(SUPPLIED DATA Opens)
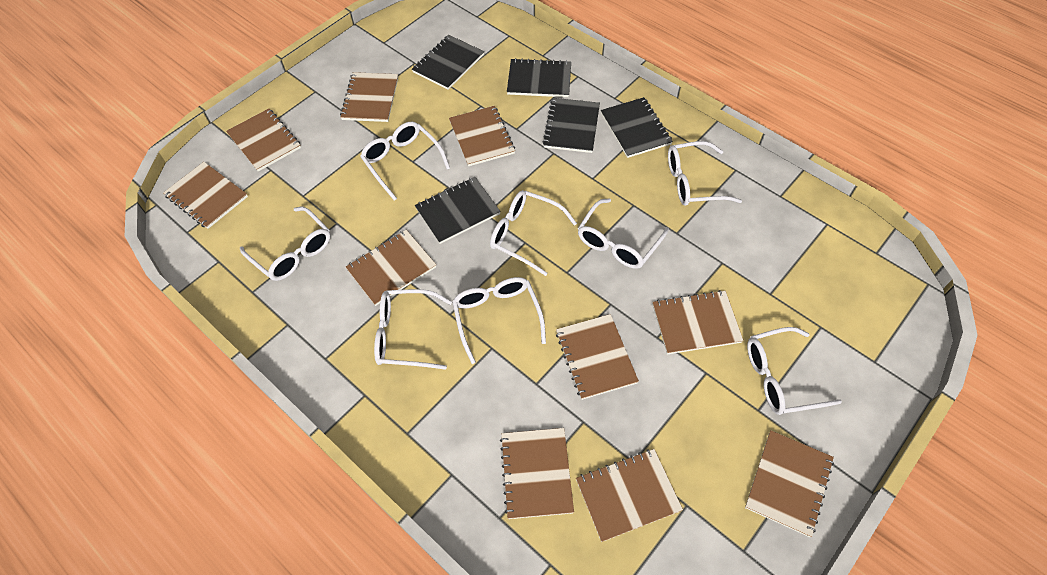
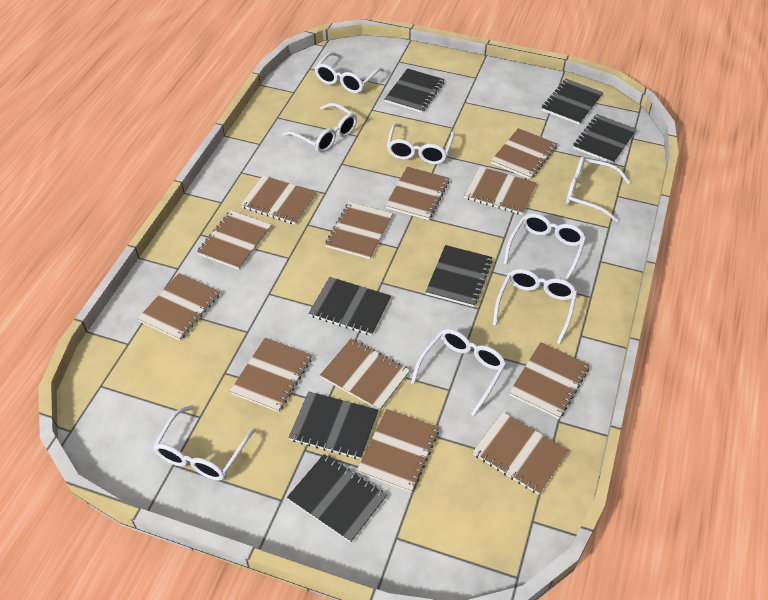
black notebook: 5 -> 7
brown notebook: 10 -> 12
(SUPPLIED DATA Closes)
(SUPPLIED DATA Opens)
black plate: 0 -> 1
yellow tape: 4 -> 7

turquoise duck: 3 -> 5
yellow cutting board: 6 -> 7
(SUPPLIED DATA Closes)
(SUPPLIED DATA Opens)
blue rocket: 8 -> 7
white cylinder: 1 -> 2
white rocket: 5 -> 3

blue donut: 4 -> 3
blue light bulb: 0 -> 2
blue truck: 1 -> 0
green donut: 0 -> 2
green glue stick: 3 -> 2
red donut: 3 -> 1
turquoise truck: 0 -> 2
(SUPPLIED DATA Closes)
WORK ORDER: What you return must be an exact retyping of the lines above starting at the line with "white cylinder: 1 -> 2" and ending at the line with "turquoise truck: 0 -> 2", and nothing besides.

RESULT OF THE EXERCISE:
white cylinder: 1 -> 2
white rocket: 5 -> 3

blue donut: 4 -> 3
blue light bulb: 0 -> 2
blue truck: 1 -> 0
green donut: 0 -> 2
green glue stick: 3 -> 2
red donut: 3 -> 1
turquoise truck: 0 -> 2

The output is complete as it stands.